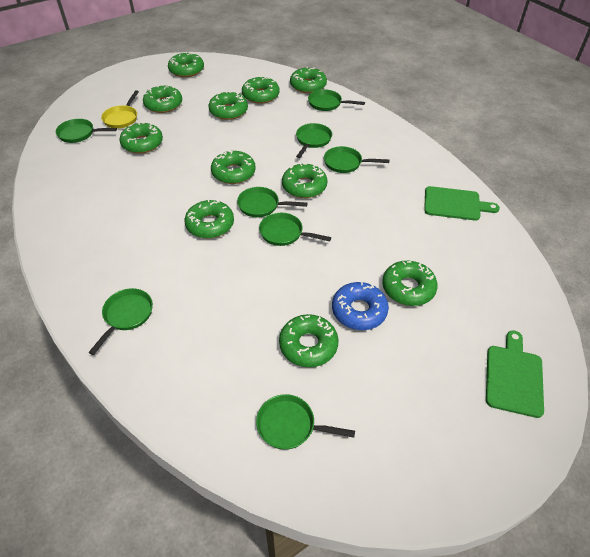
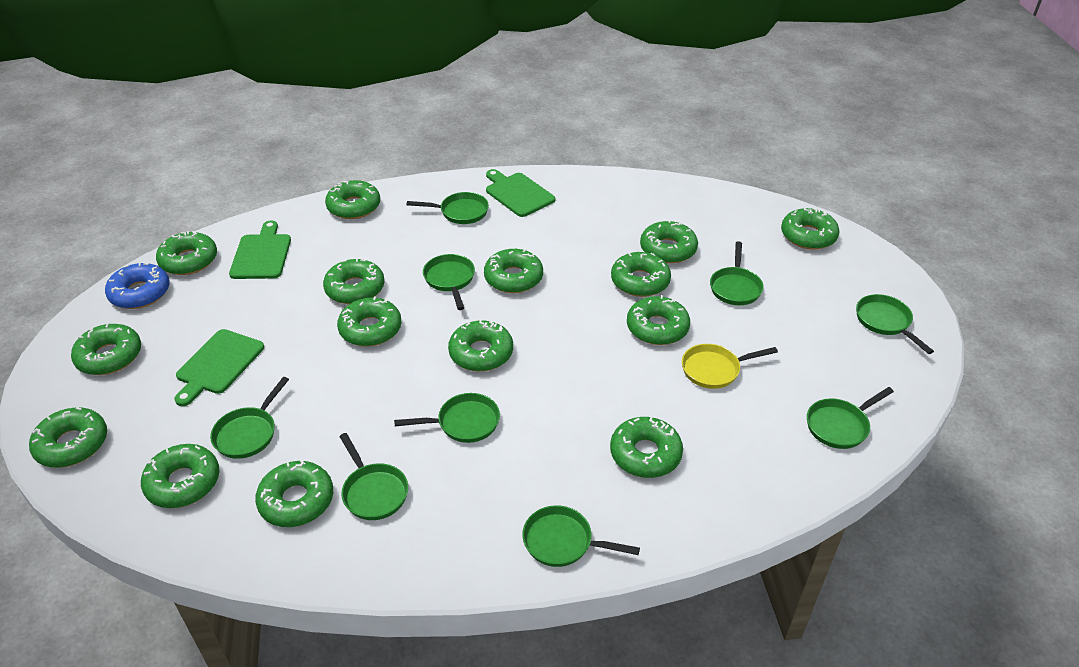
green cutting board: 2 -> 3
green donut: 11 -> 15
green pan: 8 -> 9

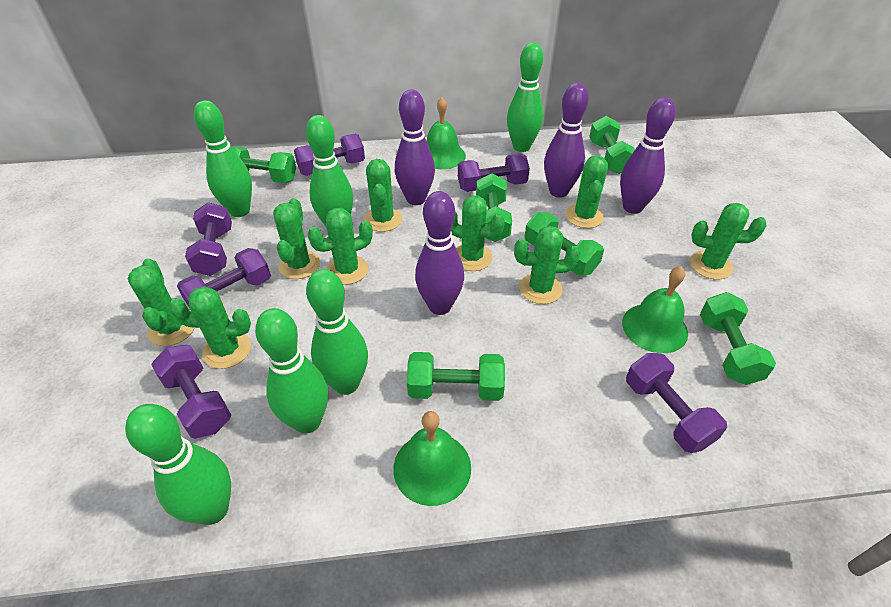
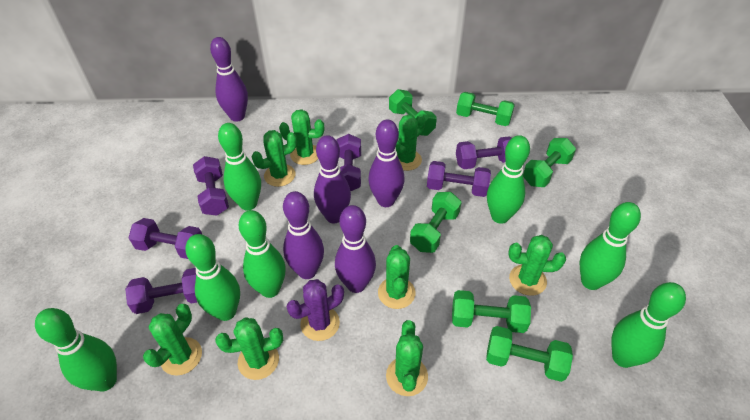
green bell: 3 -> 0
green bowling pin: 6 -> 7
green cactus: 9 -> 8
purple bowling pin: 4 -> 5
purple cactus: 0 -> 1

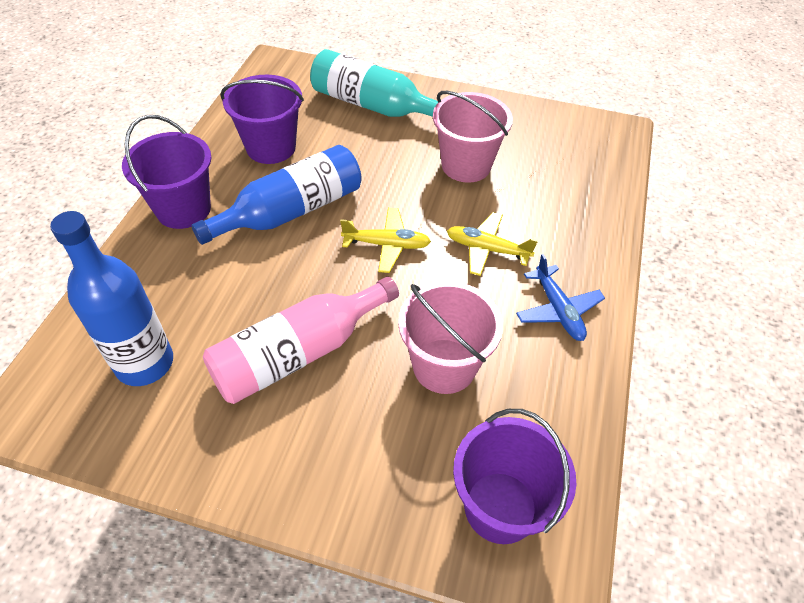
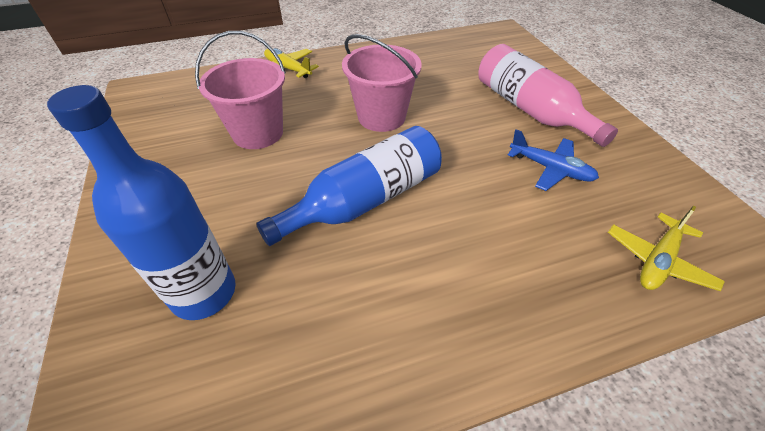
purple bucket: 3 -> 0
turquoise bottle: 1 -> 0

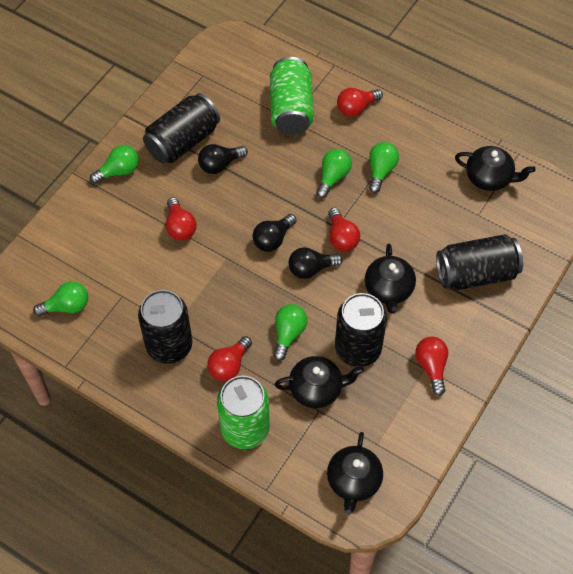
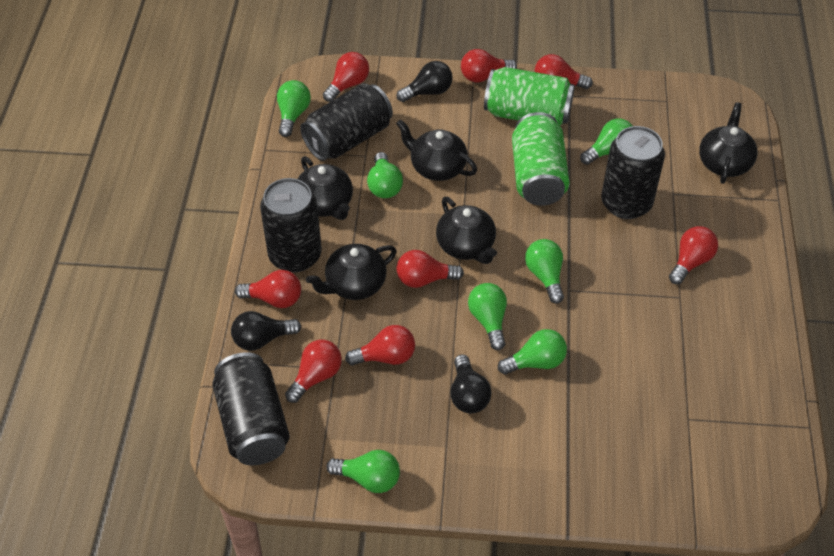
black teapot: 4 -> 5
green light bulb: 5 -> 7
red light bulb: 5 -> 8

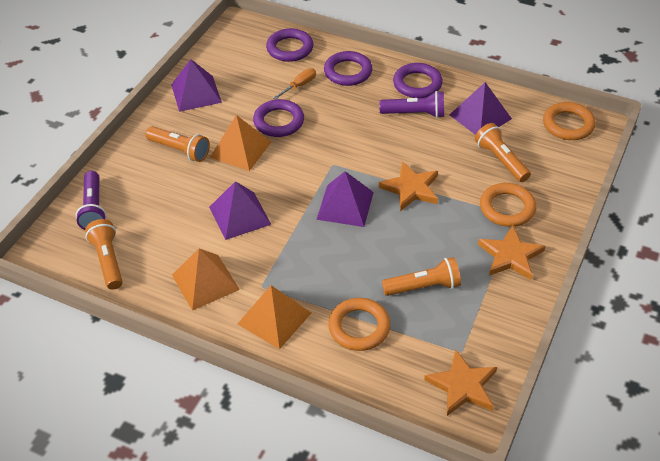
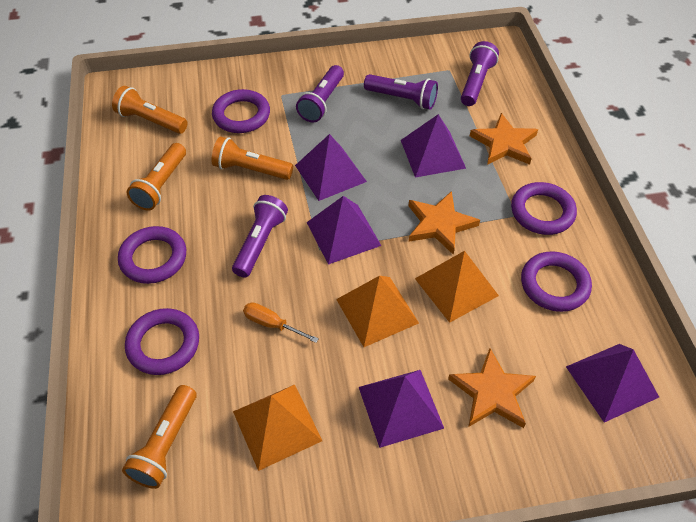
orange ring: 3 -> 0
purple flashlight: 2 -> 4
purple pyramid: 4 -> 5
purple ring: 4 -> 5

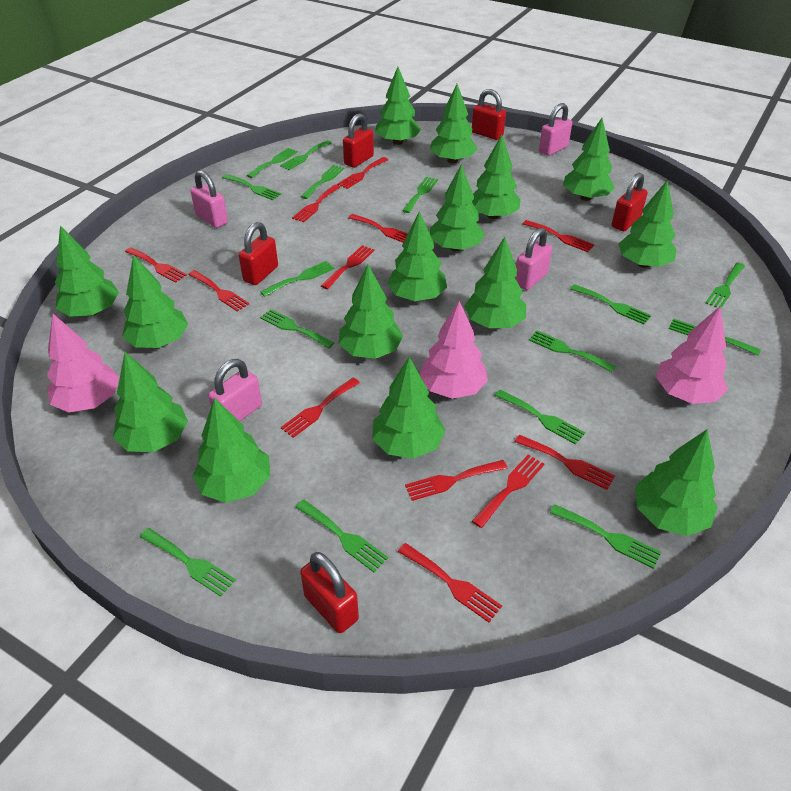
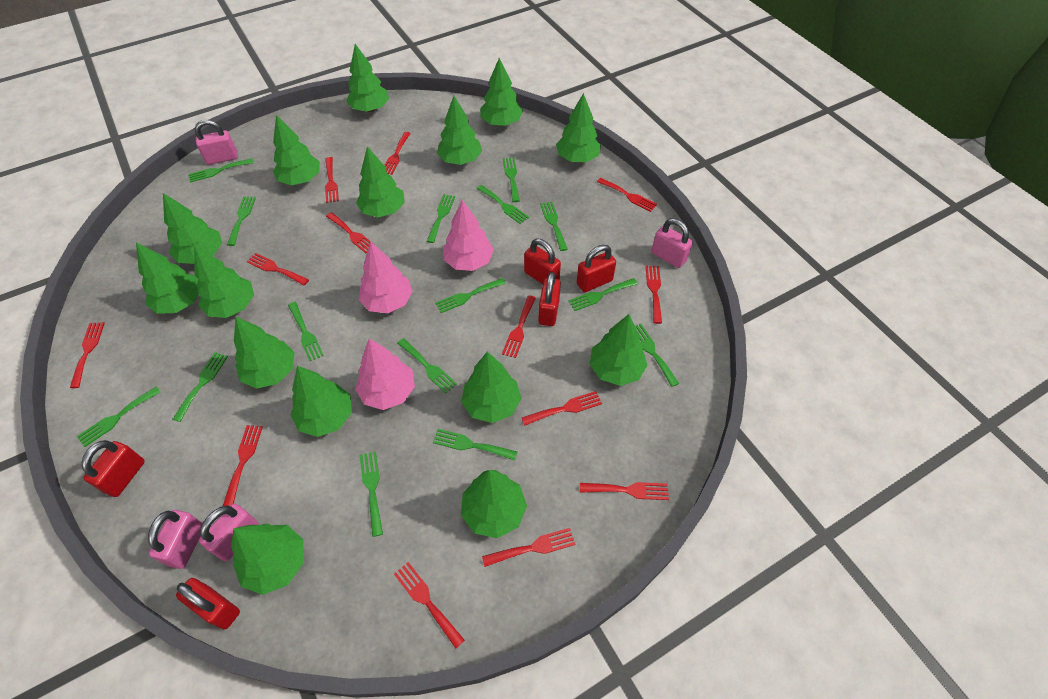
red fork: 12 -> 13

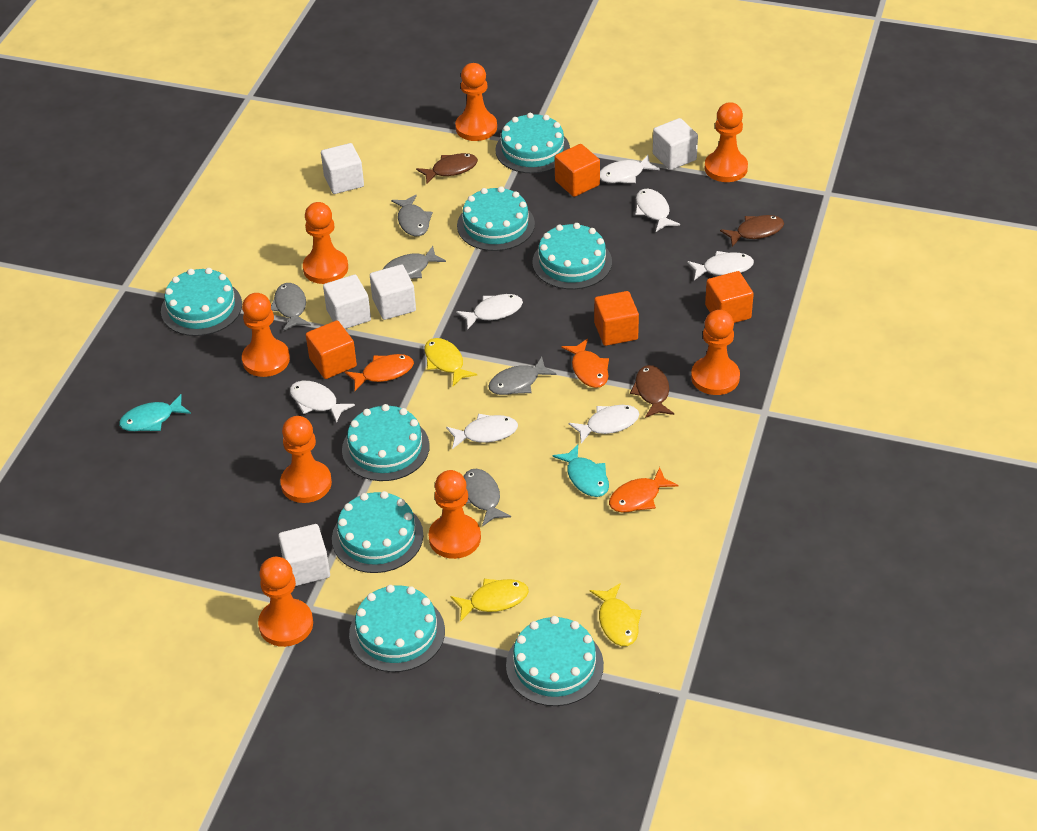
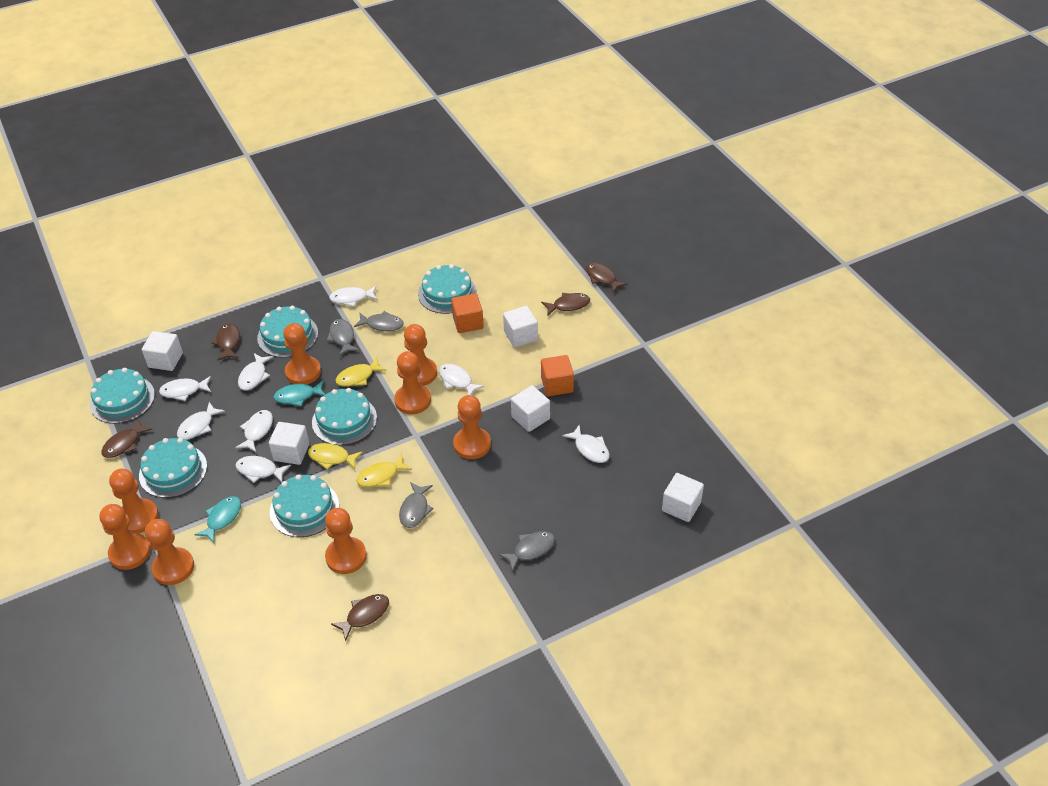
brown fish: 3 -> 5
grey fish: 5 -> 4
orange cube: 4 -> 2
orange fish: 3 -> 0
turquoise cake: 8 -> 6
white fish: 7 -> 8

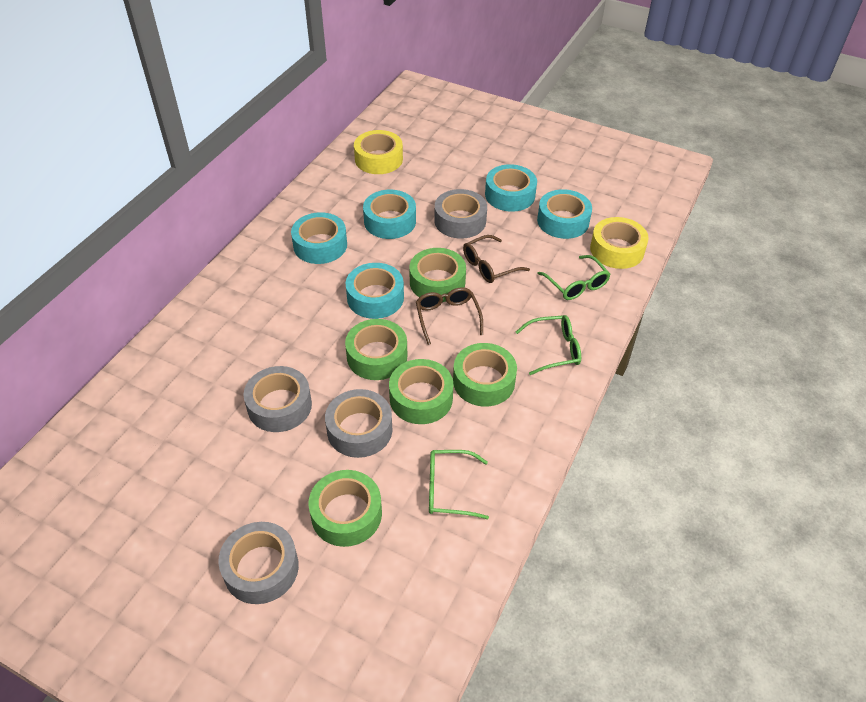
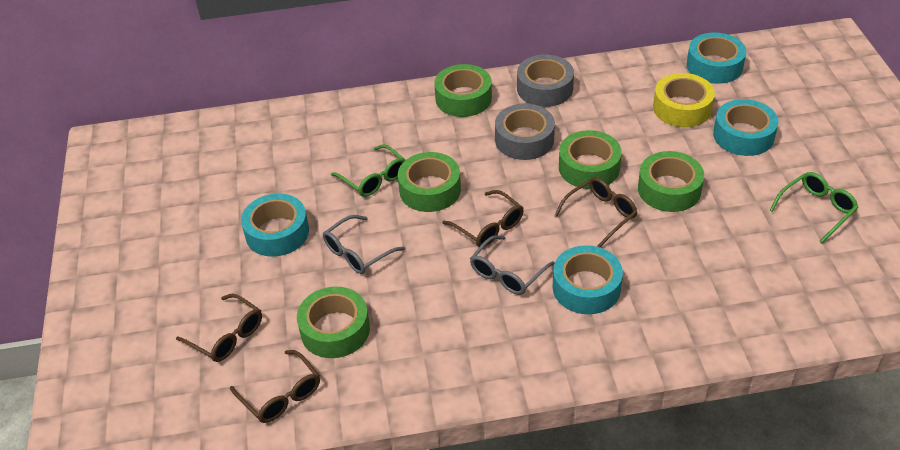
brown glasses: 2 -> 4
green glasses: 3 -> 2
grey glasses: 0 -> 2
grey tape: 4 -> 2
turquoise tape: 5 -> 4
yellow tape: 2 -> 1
----------
▸ Aim of the task
Whenever a line above contains "purple", copy that line.

▸ Solution for this problem
purple bowling pin: 4 -> 5
purple cactus: 0 -> 1
purple bucket: 3 -> 0
purple flashlight: 2 -> 4
purple pyramid: 4 -> 5
purple ring: 4 -> 5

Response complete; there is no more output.